(Dataset items)

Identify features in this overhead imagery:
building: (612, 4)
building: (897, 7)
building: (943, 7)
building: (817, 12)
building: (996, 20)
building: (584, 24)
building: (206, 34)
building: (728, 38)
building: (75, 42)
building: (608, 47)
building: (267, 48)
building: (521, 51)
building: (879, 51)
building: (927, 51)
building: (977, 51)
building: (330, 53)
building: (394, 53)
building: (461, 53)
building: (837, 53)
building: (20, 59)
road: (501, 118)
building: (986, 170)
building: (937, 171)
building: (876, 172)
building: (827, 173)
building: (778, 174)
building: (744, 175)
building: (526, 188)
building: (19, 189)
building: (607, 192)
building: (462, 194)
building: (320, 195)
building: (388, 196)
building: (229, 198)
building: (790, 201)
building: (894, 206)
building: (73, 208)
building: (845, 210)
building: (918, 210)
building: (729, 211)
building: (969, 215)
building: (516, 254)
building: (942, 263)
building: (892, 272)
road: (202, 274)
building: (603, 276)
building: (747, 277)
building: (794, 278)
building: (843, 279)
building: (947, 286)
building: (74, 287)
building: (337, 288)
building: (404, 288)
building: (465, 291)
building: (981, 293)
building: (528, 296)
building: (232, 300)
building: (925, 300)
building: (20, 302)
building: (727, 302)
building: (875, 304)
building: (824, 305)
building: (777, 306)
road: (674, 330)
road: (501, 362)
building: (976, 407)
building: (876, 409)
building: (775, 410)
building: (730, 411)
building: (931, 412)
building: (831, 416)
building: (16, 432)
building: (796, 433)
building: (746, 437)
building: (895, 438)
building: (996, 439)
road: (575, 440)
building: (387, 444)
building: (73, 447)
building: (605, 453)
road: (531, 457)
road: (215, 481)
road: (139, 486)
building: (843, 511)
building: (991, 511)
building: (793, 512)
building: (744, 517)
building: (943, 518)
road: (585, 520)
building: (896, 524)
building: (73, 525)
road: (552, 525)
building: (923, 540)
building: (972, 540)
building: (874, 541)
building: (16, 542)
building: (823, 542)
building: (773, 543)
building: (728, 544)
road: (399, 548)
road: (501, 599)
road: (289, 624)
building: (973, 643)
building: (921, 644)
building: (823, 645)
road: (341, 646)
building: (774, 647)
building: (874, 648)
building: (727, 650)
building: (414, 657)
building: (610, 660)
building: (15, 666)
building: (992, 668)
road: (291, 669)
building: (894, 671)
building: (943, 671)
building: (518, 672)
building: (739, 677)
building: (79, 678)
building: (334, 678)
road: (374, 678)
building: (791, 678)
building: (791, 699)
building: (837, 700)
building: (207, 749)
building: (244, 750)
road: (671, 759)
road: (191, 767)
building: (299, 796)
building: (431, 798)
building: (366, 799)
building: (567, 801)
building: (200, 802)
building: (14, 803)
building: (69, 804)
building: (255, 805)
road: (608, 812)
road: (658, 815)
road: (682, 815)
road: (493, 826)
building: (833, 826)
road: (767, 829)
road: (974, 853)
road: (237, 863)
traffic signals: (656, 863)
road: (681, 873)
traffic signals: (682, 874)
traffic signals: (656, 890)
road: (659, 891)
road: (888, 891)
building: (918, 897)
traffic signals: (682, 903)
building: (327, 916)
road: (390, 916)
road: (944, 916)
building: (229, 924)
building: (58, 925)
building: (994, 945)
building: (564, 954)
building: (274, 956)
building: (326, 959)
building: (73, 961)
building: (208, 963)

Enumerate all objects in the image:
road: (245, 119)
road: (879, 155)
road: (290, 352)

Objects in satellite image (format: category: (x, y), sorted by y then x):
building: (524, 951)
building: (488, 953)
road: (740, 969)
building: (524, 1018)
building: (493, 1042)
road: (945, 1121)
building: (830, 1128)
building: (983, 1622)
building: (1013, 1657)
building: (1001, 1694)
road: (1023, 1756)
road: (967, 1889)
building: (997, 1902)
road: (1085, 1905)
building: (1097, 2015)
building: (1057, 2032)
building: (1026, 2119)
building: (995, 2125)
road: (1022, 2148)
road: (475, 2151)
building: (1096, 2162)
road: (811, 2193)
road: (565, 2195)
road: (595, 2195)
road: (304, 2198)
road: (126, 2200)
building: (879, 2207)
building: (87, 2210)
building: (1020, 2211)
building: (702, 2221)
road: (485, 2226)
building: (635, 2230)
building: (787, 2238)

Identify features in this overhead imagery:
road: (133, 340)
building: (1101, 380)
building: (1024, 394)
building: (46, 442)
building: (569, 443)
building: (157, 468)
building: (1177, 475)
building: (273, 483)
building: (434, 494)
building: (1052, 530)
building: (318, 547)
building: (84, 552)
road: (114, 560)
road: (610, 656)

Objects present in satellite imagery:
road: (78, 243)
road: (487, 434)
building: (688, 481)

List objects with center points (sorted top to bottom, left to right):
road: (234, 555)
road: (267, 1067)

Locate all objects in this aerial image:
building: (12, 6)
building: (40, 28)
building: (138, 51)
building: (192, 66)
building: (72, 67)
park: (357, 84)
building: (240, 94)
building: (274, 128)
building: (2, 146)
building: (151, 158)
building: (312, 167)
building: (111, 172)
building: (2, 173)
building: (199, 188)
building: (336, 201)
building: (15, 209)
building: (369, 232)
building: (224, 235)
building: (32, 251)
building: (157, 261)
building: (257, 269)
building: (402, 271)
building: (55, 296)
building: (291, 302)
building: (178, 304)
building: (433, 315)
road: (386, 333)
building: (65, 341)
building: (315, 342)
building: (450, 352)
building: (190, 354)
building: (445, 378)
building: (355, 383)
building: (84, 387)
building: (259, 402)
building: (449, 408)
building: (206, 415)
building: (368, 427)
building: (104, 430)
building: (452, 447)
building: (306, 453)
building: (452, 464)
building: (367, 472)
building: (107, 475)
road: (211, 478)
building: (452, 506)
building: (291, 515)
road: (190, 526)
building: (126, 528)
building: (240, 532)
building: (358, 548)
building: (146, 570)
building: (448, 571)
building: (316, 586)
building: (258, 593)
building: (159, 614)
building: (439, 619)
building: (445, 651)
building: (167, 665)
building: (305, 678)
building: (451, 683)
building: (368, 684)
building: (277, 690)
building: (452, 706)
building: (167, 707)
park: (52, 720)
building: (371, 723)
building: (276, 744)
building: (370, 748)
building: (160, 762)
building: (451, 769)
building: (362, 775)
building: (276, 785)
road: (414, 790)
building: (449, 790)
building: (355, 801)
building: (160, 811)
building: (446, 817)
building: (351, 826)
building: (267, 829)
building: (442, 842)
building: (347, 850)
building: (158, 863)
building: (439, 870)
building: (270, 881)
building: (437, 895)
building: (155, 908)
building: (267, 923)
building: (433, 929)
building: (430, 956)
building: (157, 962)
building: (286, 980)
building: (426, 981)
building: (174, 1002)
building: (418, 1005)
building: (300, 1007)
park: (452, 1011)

*Try it*. From the data above, copy every line where "sorted" appears.

*Task solution*.
Objects in satellite image (format: category: (x, y), sorted by y then x):
List objects with center points (sorted top to bottom, left to right):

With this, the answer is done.